§ **What you need to do**: Please give the number of lines in the records below where the word "orange" occurs, and nothing else.

(Object matching data)

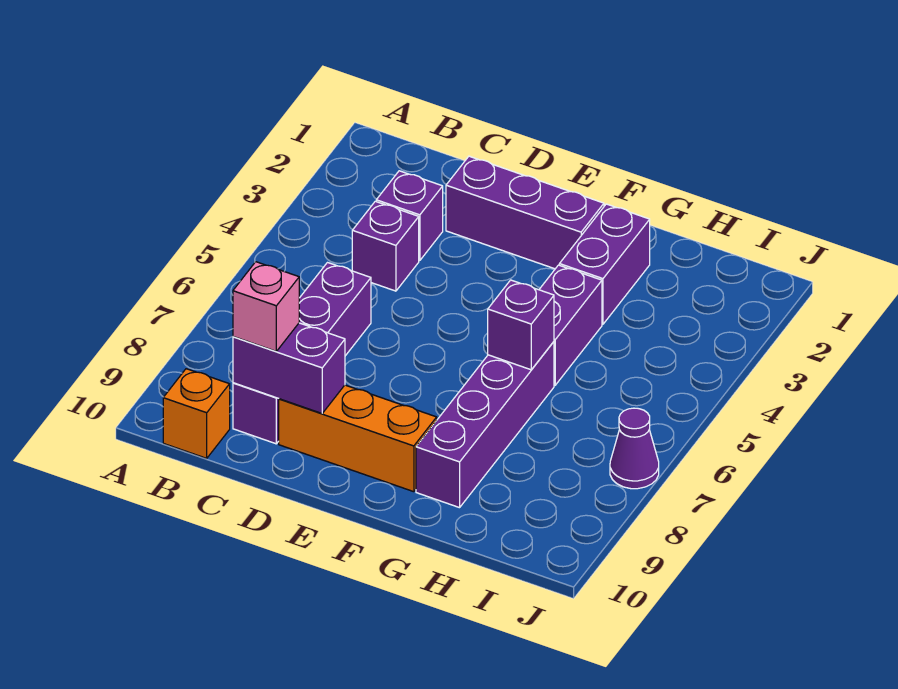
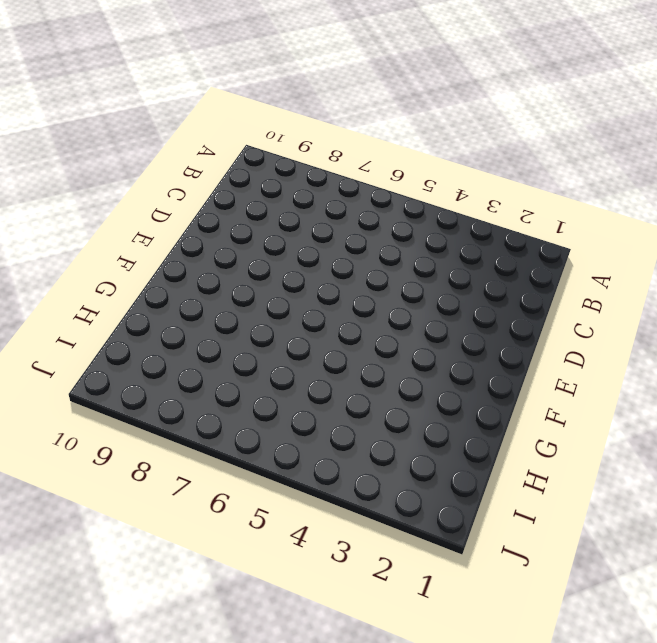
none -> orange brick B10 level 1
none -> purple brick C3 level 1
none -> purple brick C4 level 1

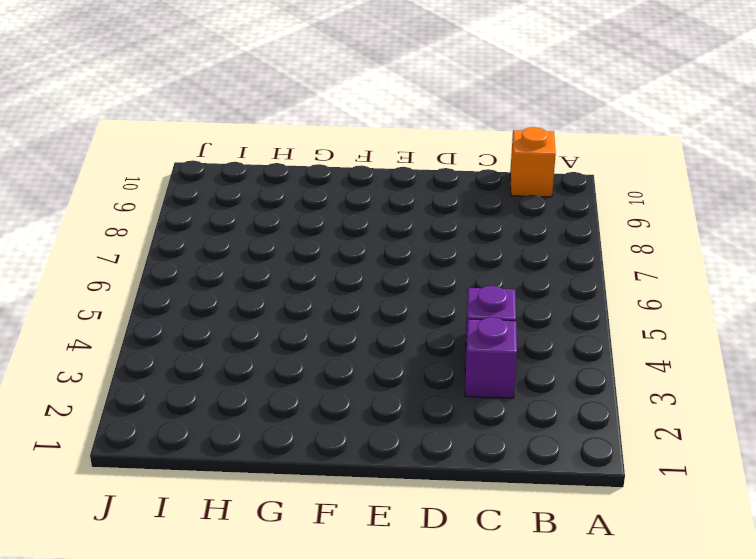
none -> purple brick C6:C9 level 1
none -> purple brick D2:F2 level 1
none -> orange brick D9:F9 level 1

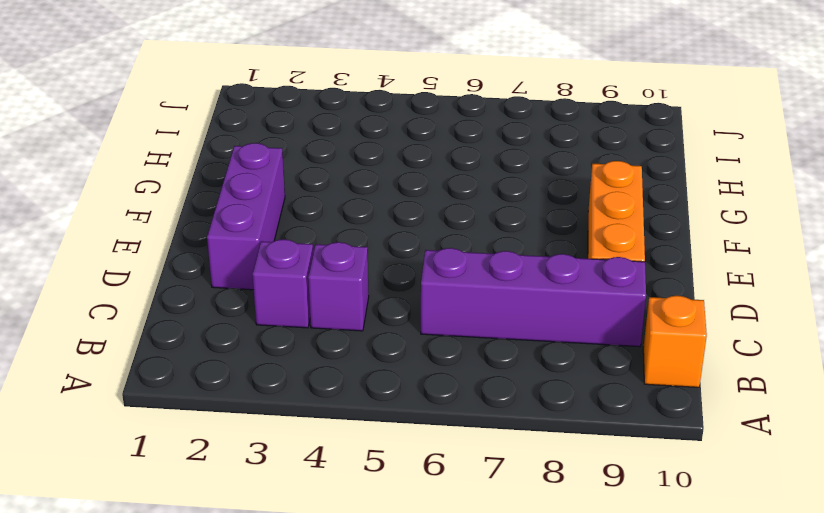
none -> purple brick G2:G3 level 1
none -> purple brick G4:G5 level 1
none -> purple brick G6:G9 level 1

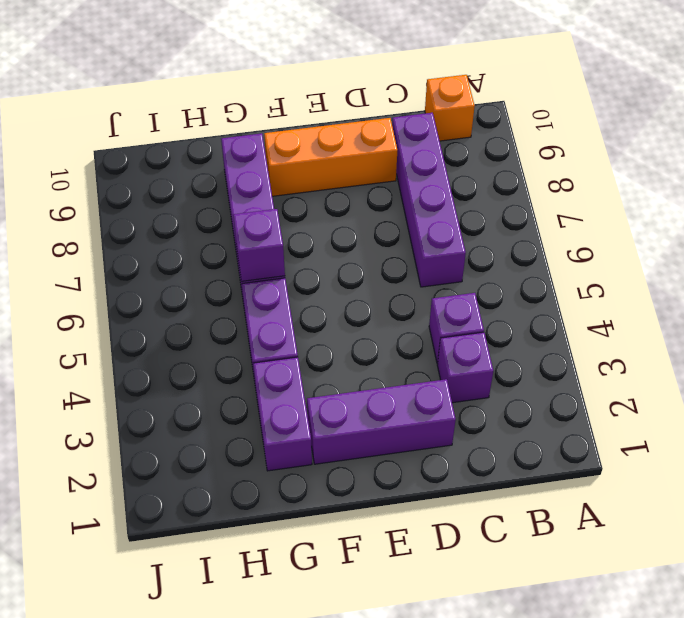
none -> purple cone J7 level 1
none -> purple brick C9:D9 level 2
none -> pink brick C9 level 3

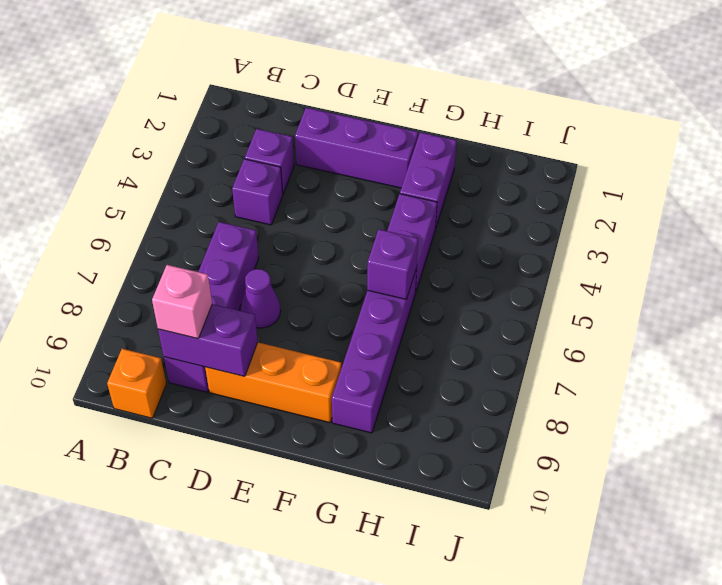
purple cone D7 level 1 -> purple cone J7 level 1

§ **Response area**: 2